Data excerpts:
"""
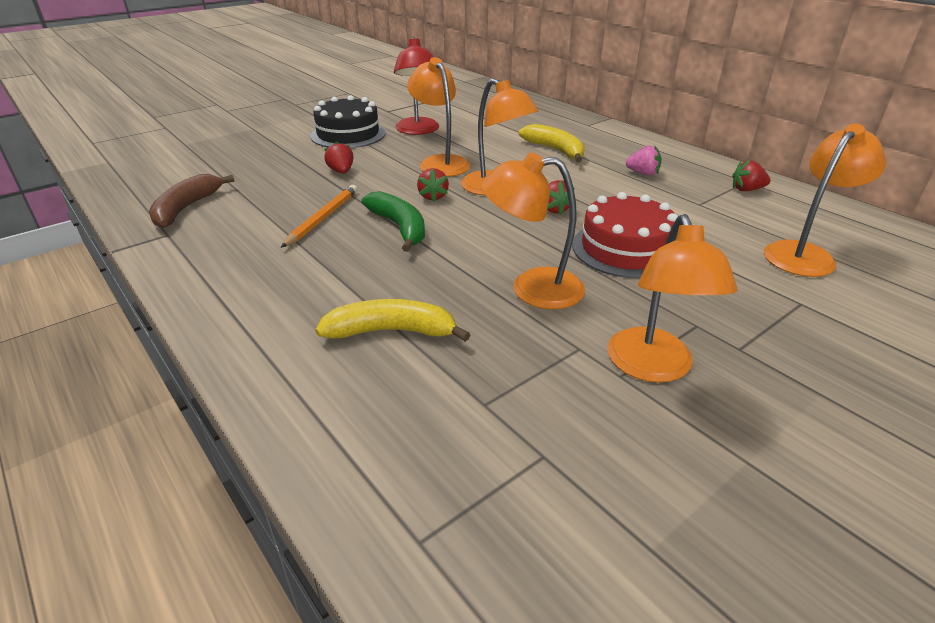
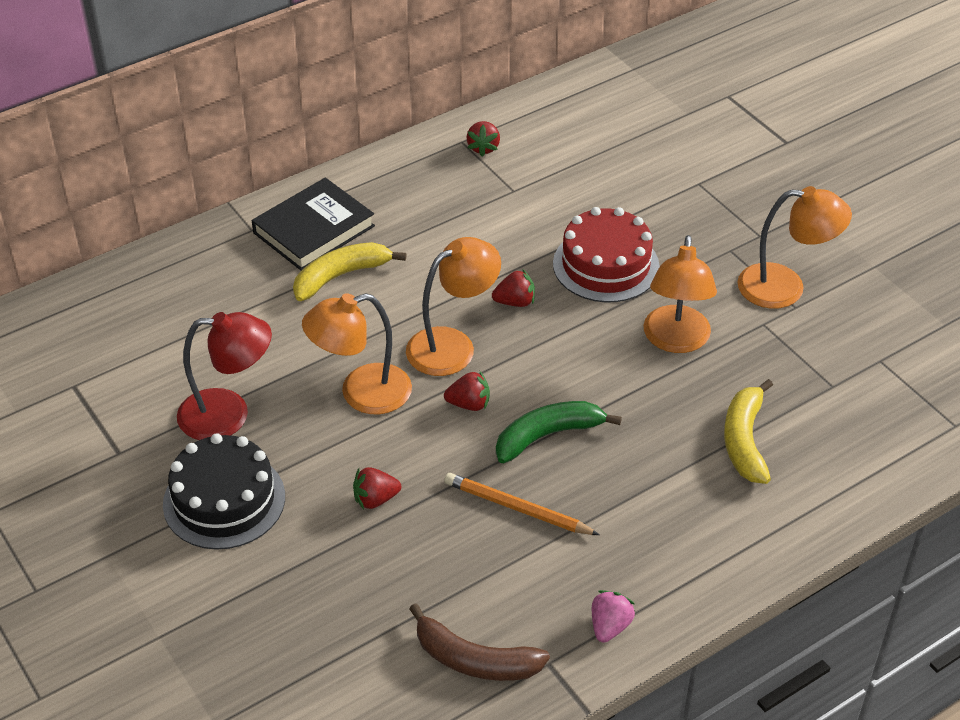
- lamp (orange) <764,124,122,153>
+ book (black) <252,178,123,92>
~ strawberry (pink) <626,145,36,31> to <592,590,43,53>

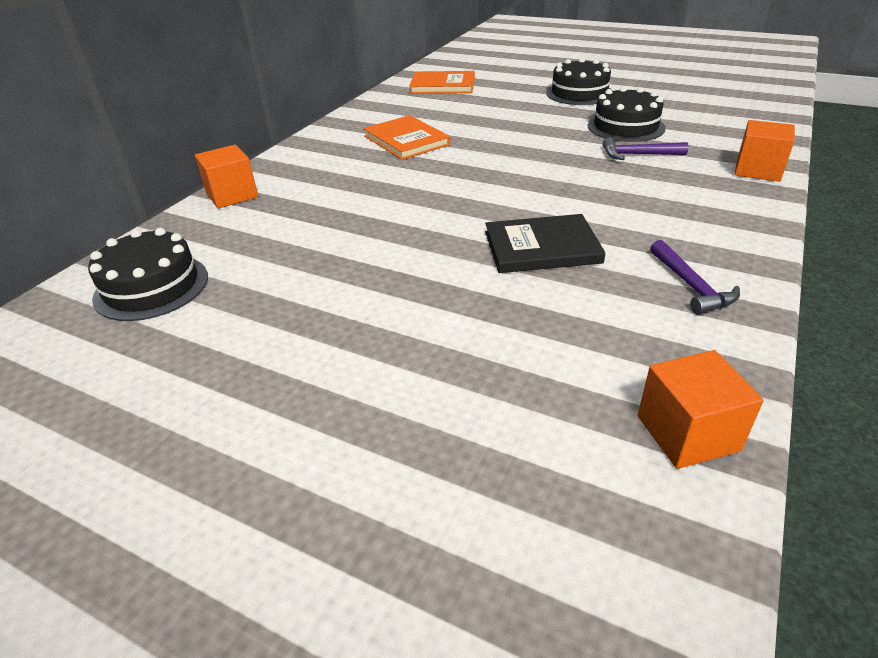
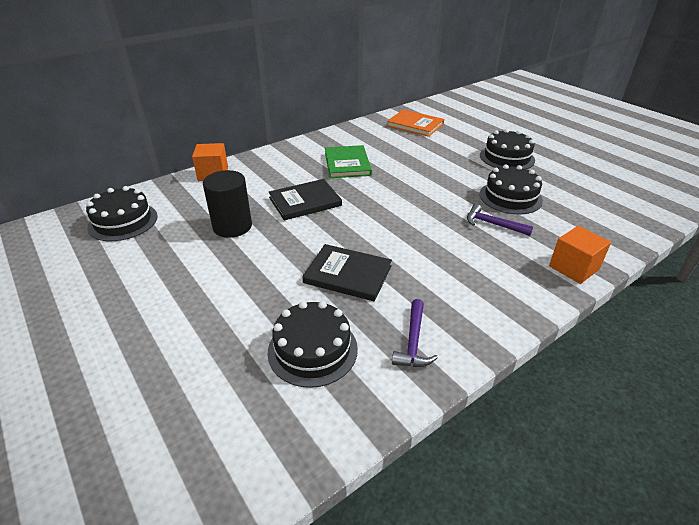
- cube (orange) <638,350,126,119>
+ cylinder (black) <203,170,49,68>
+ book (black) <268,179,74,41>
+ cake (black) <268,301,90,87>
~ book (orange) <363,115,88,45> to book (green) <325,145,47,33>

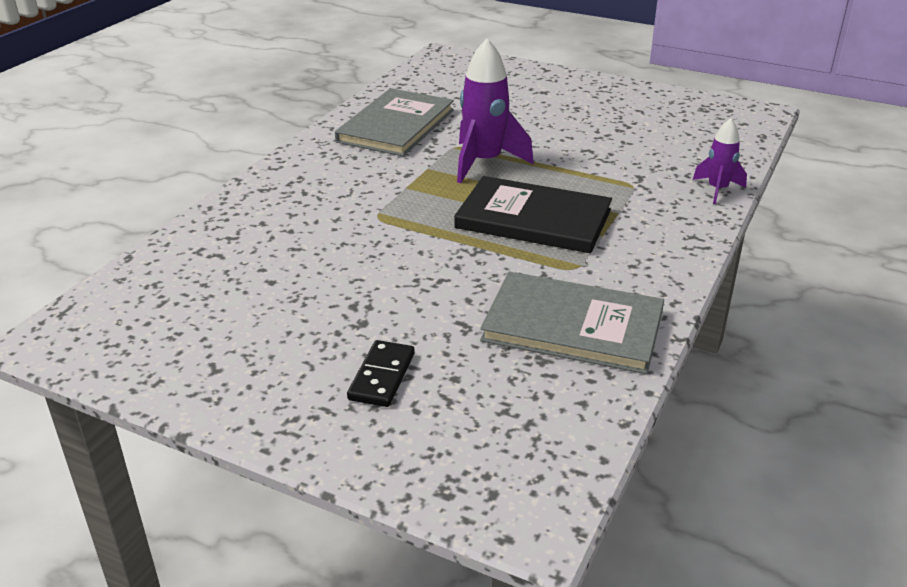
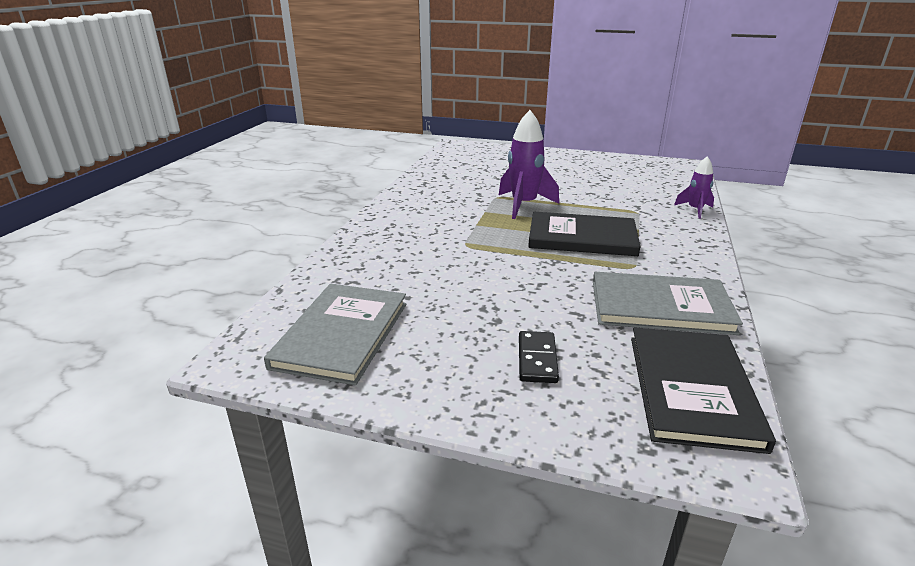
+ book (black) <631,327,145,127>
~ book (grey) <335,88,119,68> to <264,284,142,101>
"""
PROBLEM TO SOLVE: Excluding the pictures, write out exactly the lines from the line that contains "<626,145,36,31> to <592,590,43,53>" through the end of the records.

ANSWER FOR THE TASK:
~ strawberry (pink) <626,145,36,31> to <592,590,43,53>

- cube (orange) <638,350,126,119>
+ cylinder (black) <203,170,49,68>
+ book (black) <268,179,74,41>
+ cake (black) <268,301,90,87>
~ book (orange) <363,115,88,45> to book (green) <325,145,47,33>

+ book (black) <631,327,145,127>
~ book (grey) <335,88,119,68> to <264,284,142,101>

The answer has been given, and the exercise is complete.